[Click-target data]
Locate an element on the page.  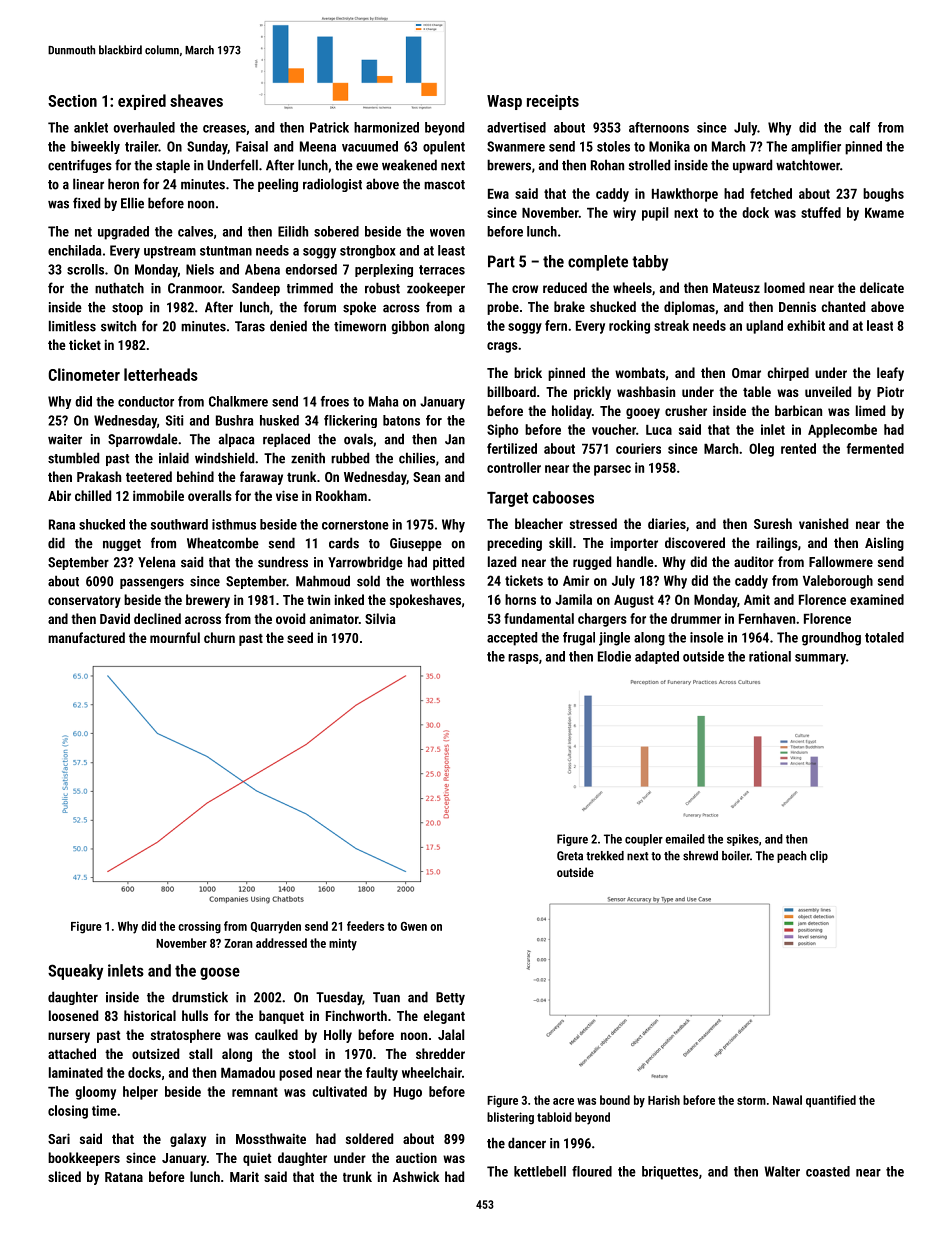
Greta is located at coordinates (570, 856).
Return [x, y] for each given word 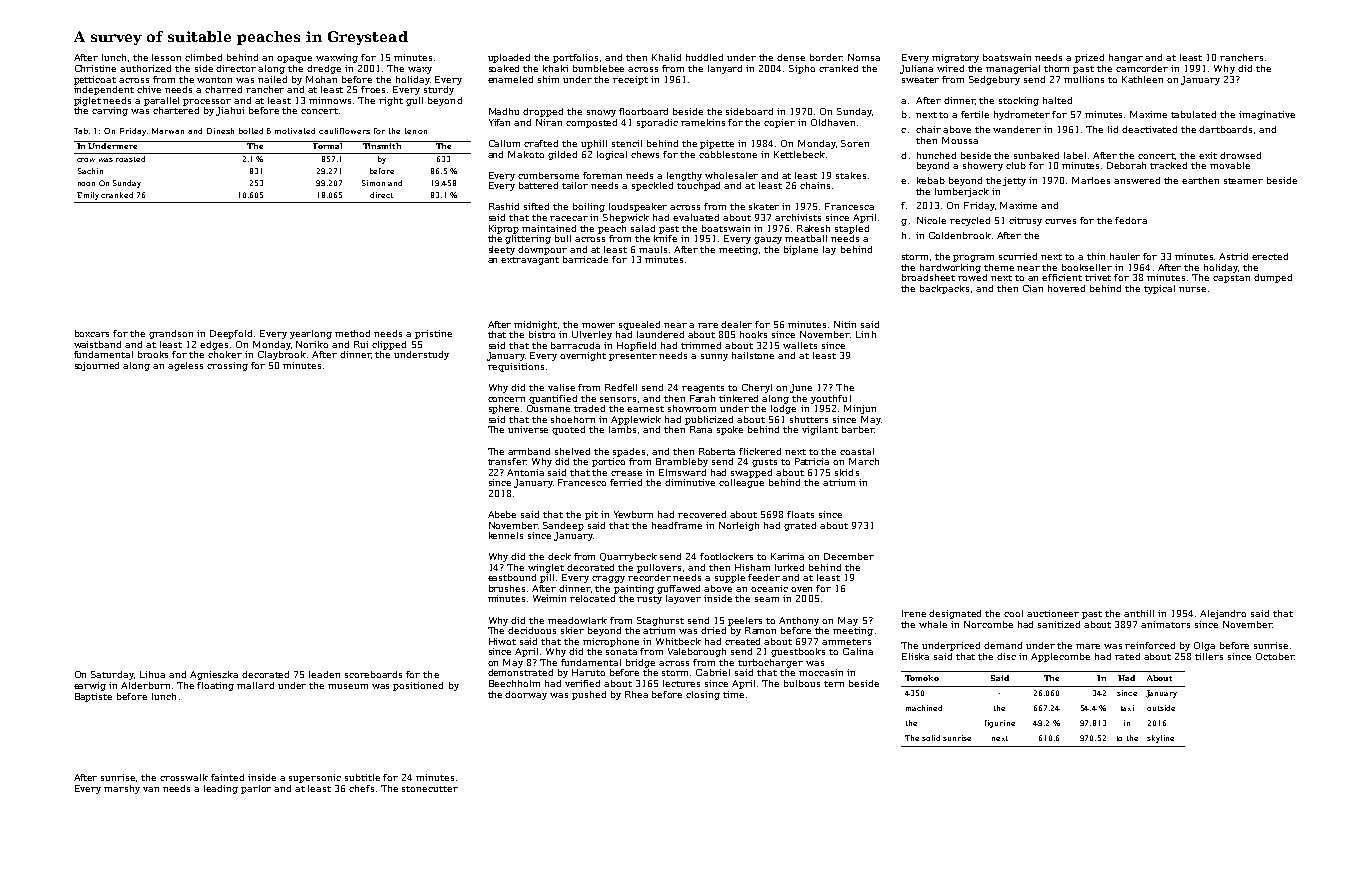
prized [1089, 58]
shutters [809, 419]
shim [548, 79]
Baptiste [93, 697]
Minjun [860, 409]
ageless [185, 366]
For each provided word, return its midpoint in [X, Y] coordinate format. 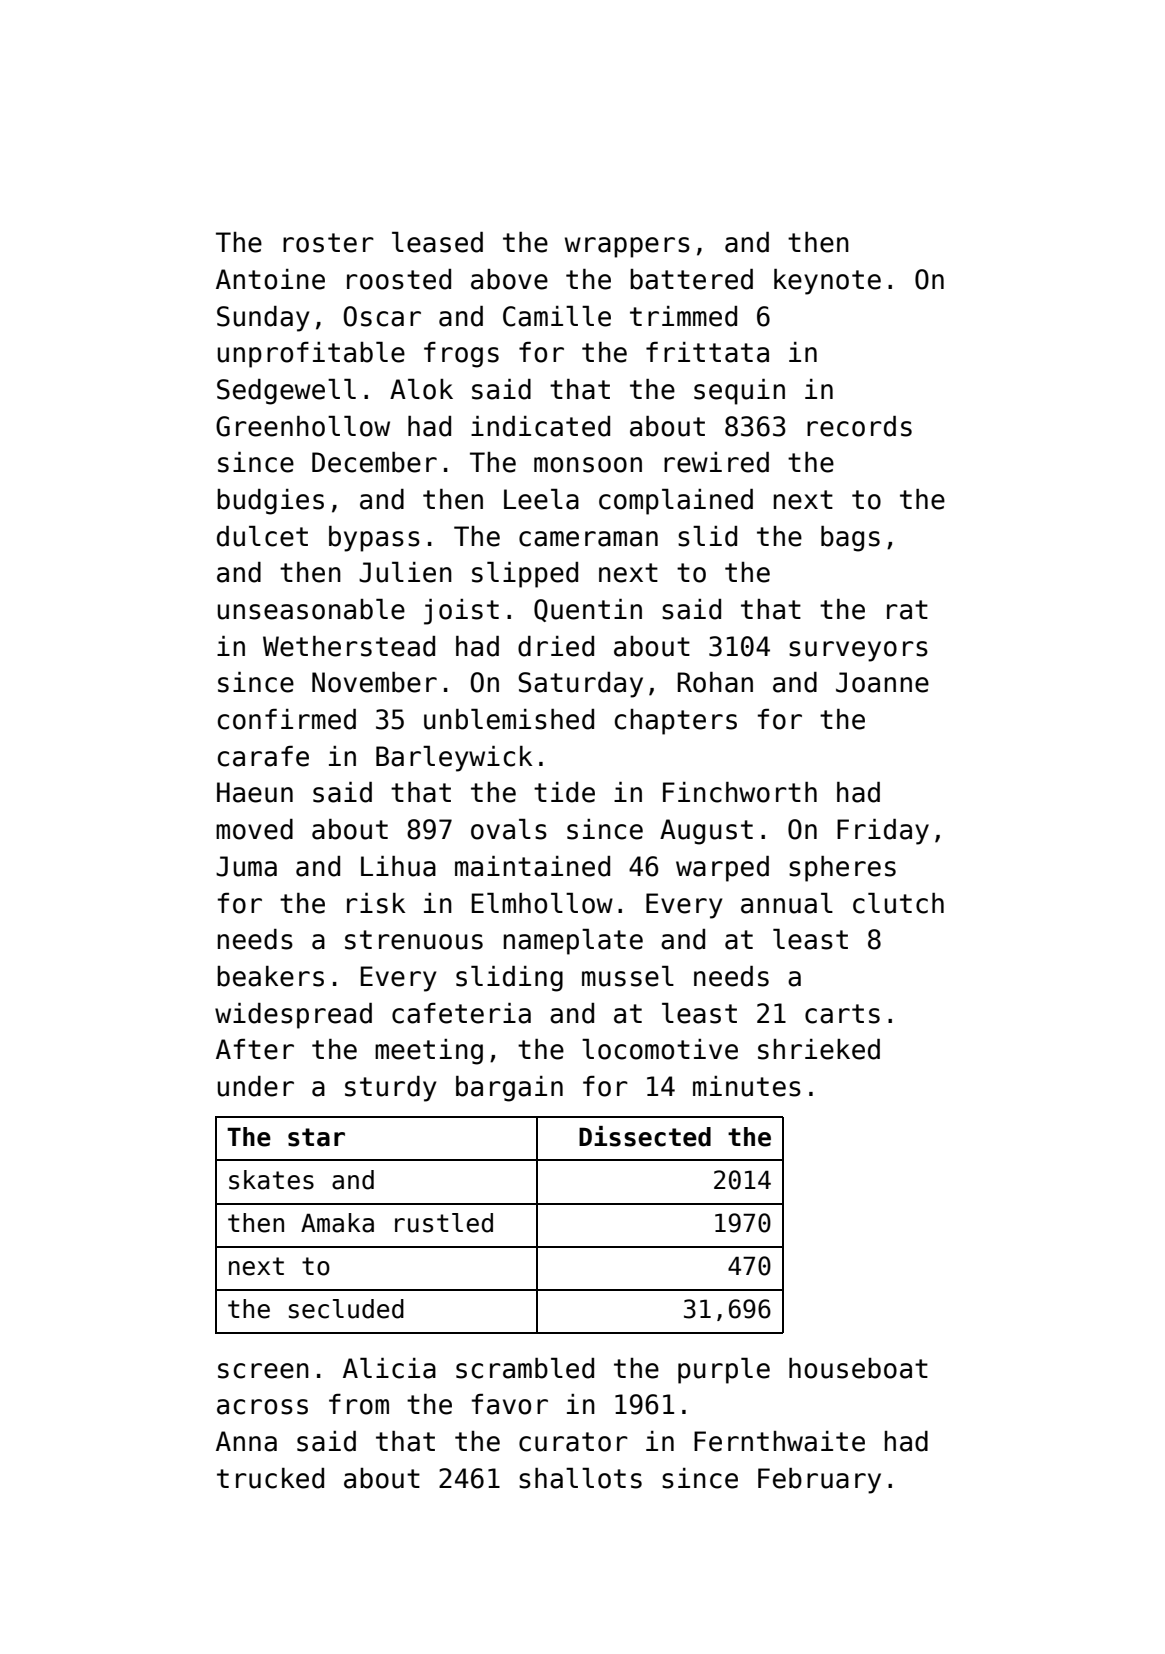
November [374, 682]
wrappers [627, 247]
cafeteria [461, 1013]
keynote [827, 282]
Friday [883, 832]
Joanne [882, 682]
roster [328, 243]
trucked [270, 1478]
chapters [676, 722]
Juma [246, 866]
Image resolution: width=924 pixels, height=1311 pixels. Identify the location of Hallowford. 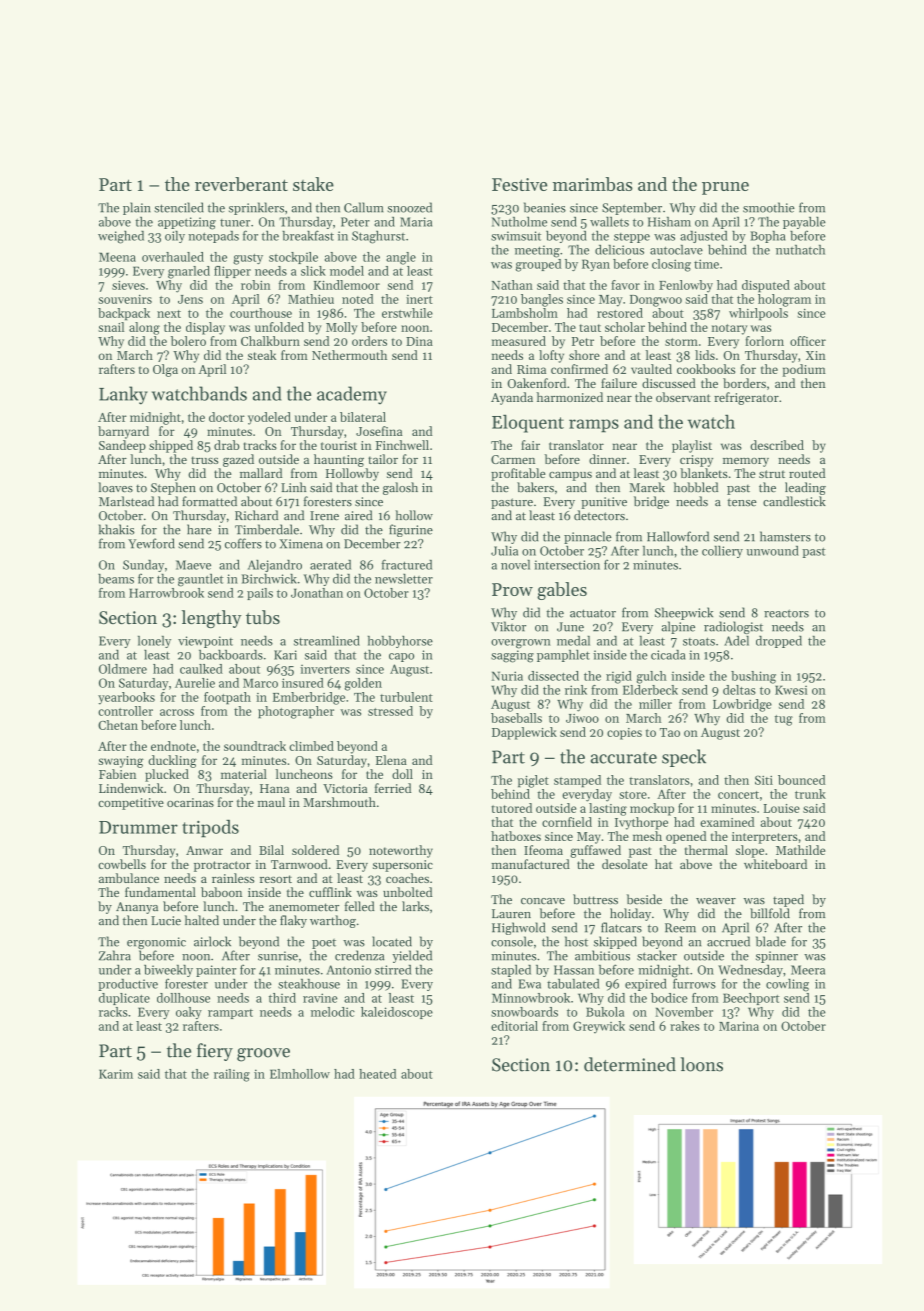
(678, 536).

What is needed
Reproduce every one of the lines above word for word, leaving out the pictures.

Result of this task
Locate an element on the page.  
Greta is located at coordinates (570, 856).
Return [x, y] for each given word 
prized [1089, 58]
shutters [809, 419]
shim [548, 79]
Baptiste [93, 697]
Minjun [860, 409]
ageless [185, 366]
For each provided word, return its midpoint in [X, Y] coordinate format. 
November [374, 682]
wrappers [627, 247]
cafeteria [461, 1013]
keynote [827, 282]
Friday [883, 832]
Joanne [882, 682]
roster [328, 243]
trucked [270, 1478]
chapters [676, 722]
Juma [246, 866]
Image resolution: width=924 pixels, height=1311 pixels. Identify the location of Hallowford. 
(678, 536).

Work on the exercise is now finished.